Exercise directions =>
Repeat the records below exactly, leaving out every picture.

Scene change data
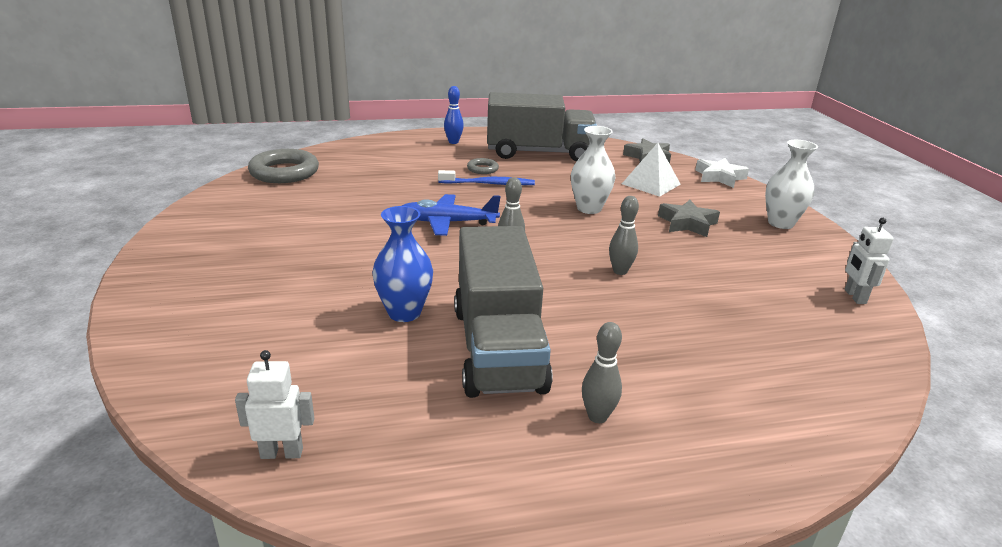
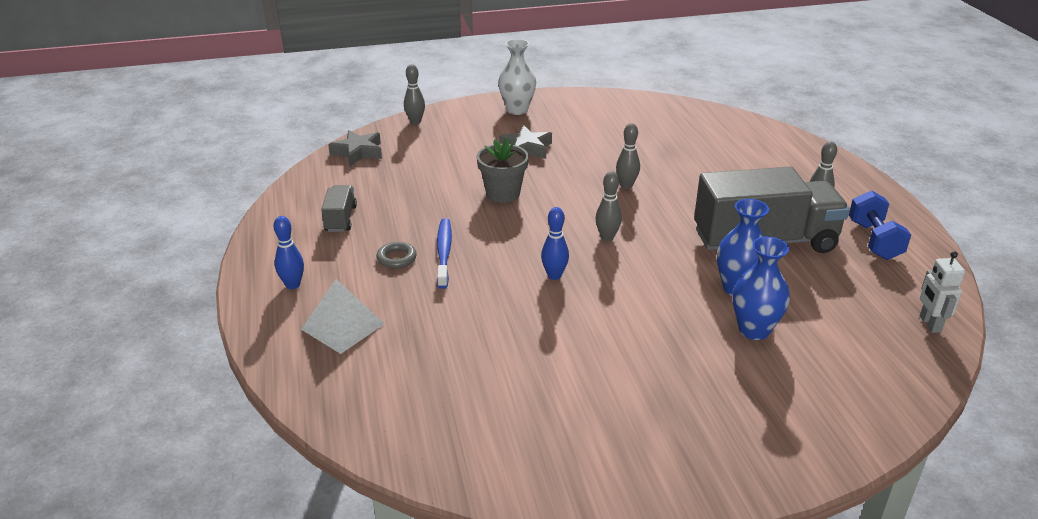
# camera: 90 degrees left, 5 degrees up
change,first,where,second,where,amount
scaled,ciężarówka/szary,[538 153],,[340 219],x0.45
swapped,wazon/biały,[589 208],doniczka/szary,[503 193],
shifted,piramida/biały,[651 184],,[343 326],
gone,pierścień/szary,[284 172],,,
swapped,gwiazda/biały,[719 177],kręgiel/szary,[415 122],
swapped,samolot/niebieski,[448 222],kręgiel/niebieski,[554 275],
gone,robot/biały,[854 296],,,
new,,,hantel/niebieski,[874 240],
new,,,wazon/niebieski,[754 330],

Your solution =>
# camera: 90 degrees left, 5 degrees up
change,first,where,second,where,amount
scaled,ciężarówka/szary,[538 153],,[340 219],x0.45
swapped,wazon/biały,[589 208],doniczka/szary,[503 193],
shifted,piramida/biały,[651 184],,[343 326],
gone,pierścień/szary,[284 172],,,
swapped,gwiazda/biały,[719 177],kręgiel/szary,[415 122],
swapped,samolot/niebieski,[448 222],kręgiel/niebieski,[554 275],
gone,robot/biały,[854 296],,,
new,,,hantel/niebieski,[874 240],
new,,,wazon/niebieski,[754 330],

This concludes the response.